## TASK TO COMPLETE
Exactly as written and without the pictures, output the entries below.

## INFORMATION PROVIDED
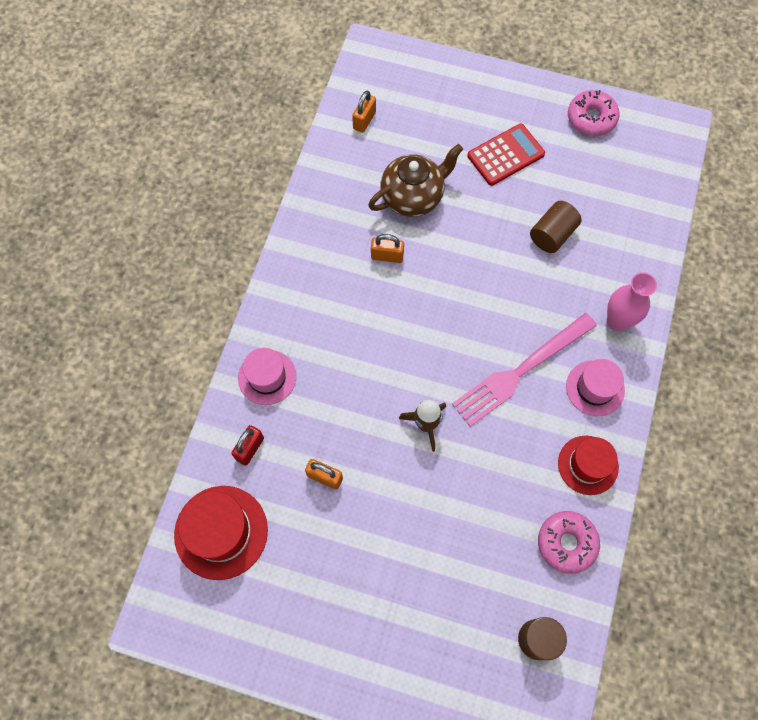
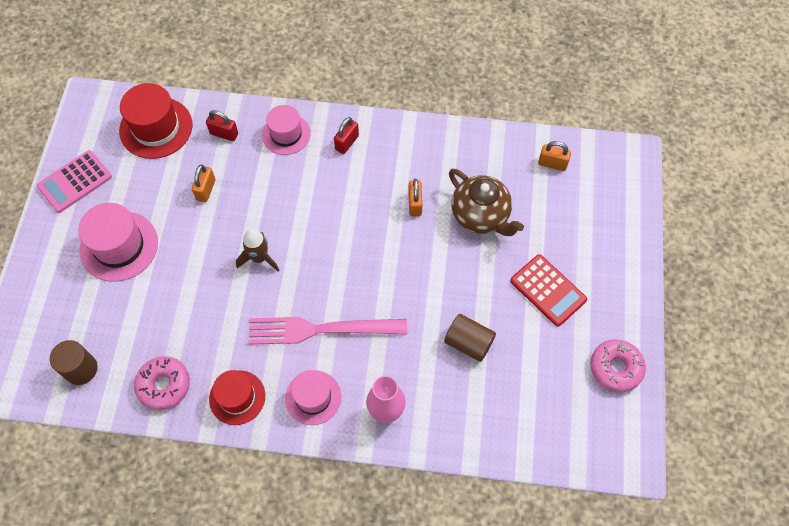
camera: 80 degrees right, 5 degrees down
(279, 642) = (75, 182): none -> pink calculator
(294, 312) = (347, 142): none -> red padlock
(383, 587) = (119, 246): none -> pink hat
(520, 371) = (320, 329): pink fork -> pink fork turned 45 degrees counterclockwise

## ANSWER TO THIS PROBLEM
camera: 80 degrees right, 5 degrees down
(279, 642) = (75, 182): none -> pink calculator
(294, 312) = (347, 142): none -> red padlock
(383, 587) = (119, 246): none -> pink hat
(520, 371) = (320, 329): pink fork -> pink fork turned 45 degrees counterclockwise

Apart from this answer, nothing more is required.